[[ Provided records, beginning ]]

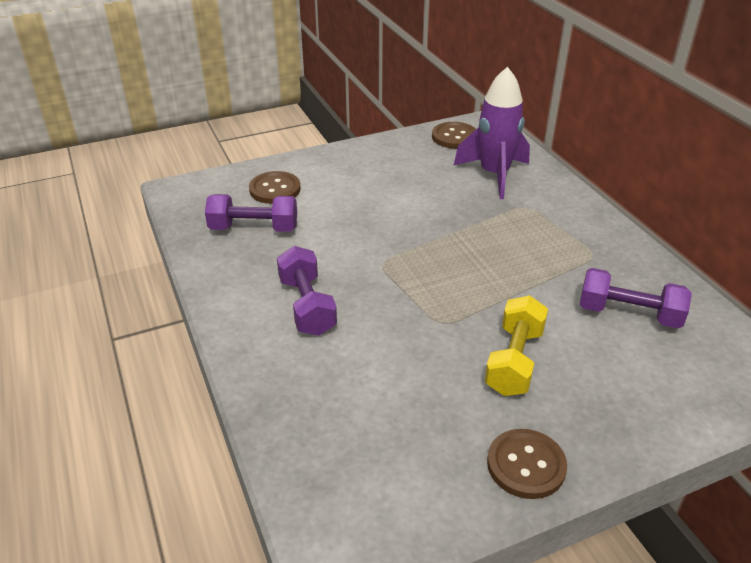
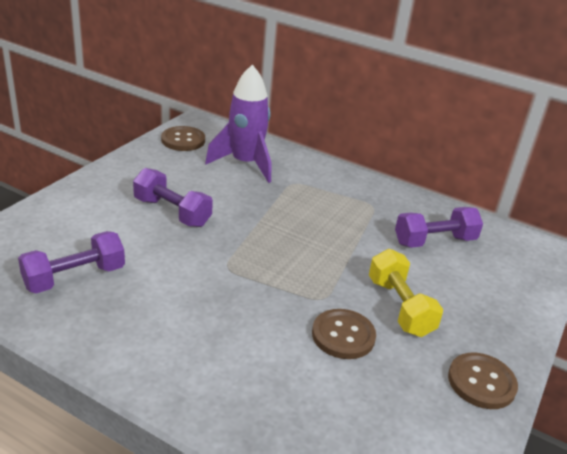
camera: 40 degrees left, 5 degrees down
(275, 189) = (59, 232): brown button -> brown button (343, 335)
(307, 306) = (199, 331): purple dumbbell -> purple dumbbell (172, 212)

[[ Provided records, end ]]
[[ Provided records, beginning ]]

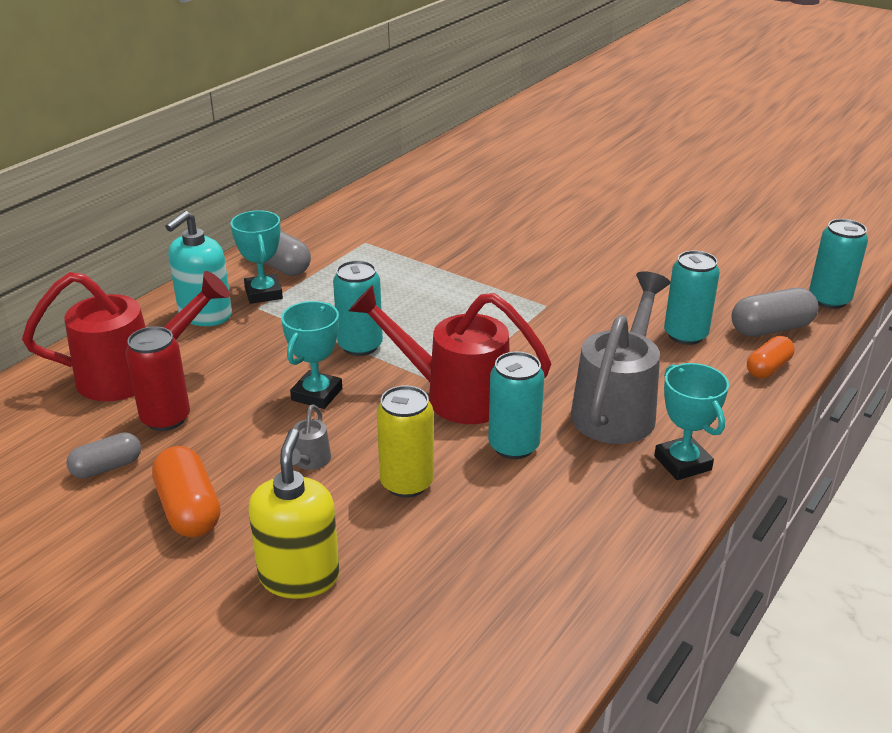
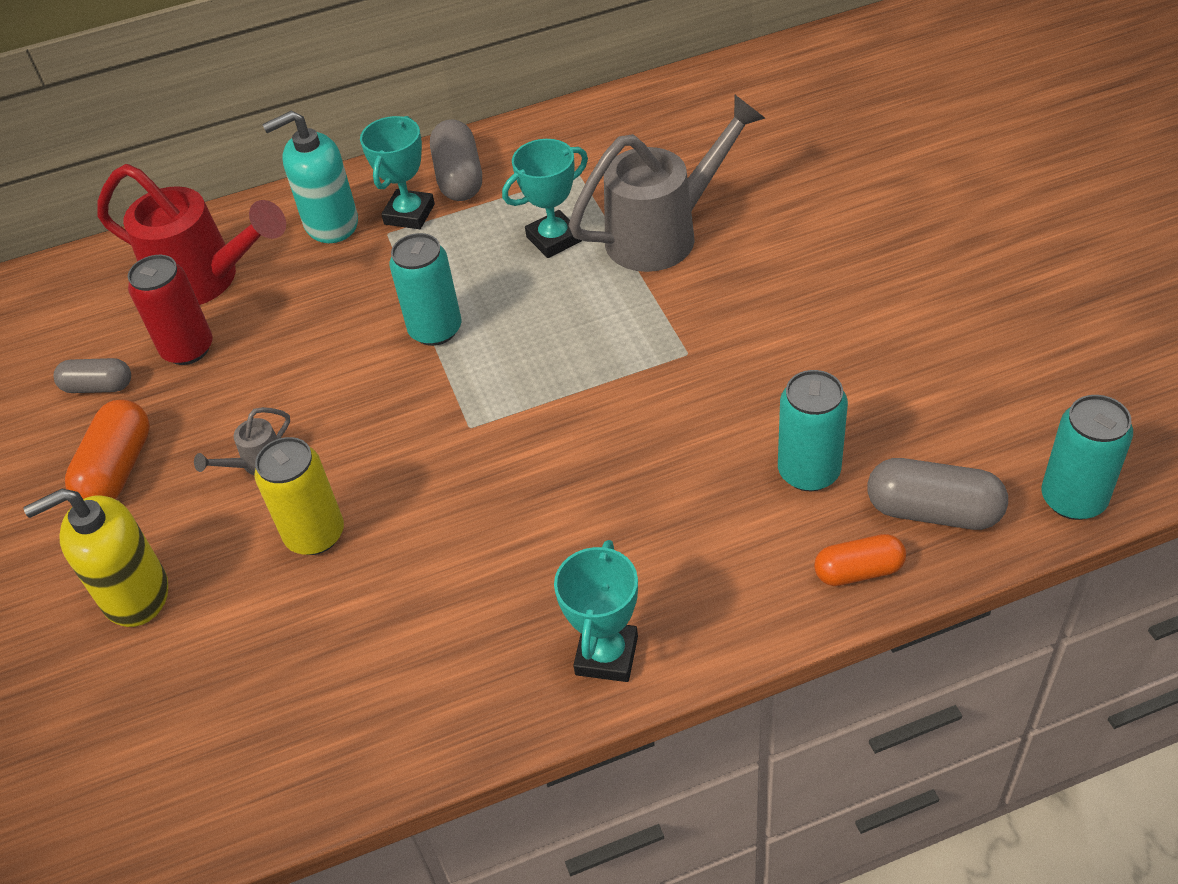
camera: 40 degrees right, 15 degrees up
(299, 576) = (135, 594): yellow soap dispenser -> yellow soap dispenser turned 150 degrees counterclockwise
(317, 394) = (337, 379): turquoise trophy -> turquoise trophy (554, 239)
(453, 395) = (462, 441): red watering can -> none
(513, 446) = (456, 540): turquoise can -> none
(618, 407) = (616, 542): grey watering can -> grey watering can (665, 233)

[[ Provided records, end ]]

Work order ▸ Please tally every line of the entries that holds "turquoise" and answer with that figure alone.

Task answer ▸ 2